**THE EXERCISE**
Extract, exactly as written, all lines of the material below from the line that includes "Mask anything matching" through its last line.

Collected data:
------
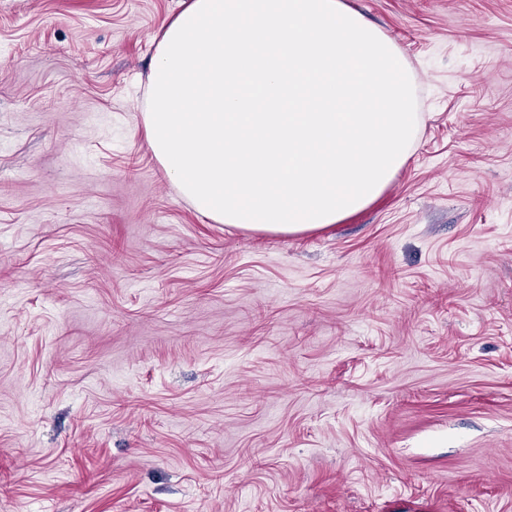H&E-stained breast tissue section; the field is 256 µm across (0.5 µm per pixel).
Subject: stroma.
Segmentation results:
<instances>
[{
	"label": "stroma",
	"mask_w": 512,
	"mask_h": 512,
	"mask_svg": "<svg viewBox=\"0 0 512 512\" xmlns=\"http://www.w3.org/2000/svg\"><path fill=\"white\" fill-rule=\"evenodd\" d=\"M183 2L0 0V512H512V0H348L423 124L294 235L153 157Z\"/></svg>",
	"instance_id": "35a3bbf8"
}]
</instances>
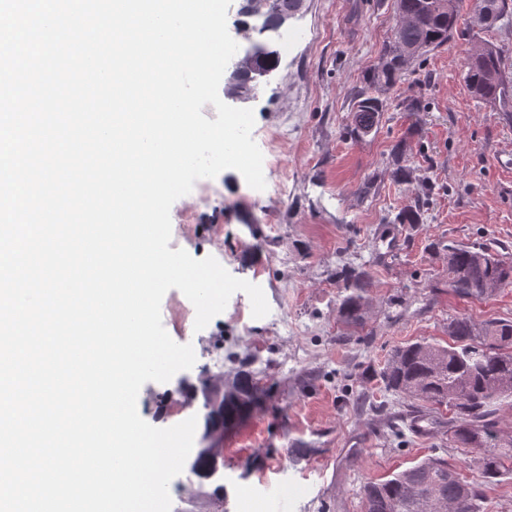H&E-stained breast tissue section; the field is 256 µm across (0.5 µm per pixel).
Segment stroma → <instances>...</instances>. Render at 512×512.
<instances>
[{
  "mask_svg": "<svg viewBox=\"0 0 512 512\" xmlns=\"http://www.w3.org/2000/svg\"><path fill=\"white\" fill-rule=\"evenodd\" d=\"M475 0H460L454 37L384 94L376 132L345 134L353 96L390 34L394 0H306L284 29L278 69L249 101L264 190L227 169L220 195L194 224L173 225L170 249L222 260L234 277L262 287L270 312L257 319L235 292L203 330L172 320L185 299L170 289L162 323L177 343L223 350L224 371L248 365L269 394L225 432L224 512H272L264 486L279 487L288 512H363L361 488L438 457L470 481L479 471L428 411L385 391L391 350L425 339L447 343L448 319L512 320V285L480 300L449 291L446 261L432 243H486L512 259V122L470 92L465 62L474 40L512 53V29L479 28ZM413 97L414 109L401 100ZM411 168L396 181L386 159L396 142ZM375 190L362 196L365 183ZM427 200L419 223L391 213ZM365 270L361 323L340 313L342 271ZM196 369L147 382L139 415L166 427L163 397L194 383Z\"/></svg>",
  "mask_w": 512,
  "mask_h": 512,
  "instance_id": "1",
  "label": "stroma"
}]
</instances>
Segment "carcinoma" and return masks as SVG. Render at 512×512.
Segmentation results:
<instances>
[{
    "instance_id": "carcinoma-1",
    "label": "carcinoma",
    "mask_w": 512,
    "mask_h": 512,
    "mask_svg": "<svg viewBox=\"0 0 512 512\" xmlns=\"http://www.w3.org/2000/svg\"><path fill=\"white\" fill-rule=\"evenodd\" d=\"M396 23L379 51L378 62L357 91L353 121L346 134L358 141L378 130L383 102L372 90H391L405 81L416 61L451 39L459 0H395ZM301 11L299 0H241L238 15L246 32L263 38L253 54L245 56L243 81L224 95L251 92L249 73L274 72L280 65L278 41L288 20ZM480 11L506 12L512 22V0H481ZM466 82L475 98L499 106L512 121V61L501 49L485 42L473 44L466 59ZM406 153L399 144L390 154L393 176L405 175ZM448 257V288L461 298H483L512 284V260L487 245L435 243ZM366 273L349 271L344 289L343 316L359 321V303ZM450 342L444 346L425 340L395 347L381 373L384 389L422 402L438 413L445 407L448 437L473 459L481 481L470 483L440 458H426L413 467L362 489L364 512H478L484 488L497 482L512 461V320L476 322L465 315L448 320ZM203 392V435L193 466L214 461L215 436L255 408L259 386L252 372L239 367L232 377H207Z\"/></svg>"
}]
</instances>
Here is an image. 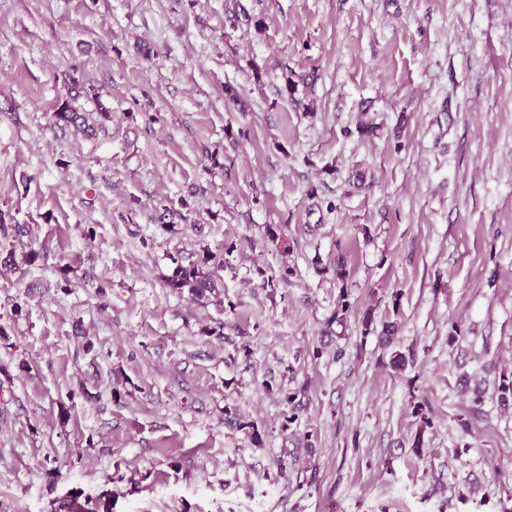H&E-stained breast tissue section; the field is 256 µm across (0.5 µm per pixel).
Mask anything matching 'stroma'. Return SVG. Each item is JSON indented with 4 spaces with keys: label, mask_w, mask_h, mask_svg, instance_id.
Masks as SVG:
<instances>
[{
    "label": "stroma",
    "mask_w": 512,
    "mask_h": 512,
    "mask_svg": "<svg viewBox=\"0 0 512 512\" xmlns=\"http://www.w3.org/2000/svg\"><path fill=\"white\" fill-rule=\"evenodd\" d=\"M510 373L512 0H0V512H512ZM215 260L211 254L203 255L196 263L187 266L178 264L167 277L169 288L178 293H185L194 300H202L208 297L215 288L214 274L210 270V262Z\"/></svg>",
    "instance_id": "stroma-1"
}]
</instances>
------
**EXERCISE ANSWER**
Mask anything matching 'stroma'. Return SVG. Each item is JSON indented with 4 spaces with keys: label, mask_w, mask_h, mask_svg, instance_id.
Masks as SVG:
<instances>
[{
    "label": "stroma",
    "mask_w": 512,
    "mask_h": 512,
    "mask_svg": "<svg viewBox=\"0 0 512 512\" xmlns=\"http://www.w3.org/2000/svg\"><path fill=\"white\" fill-rule=\"evenodd\" d=\"M510 373L512 0H0V512H512ZM215 260L211 254L203 255L196 263L187 266L178 264L167 277L169 288L178 293H185L194 300H202L208 297L215 288L214 274L210 270V262Z\"/></svg>",
    "instance_id": "stroma-1"
}]
</instances>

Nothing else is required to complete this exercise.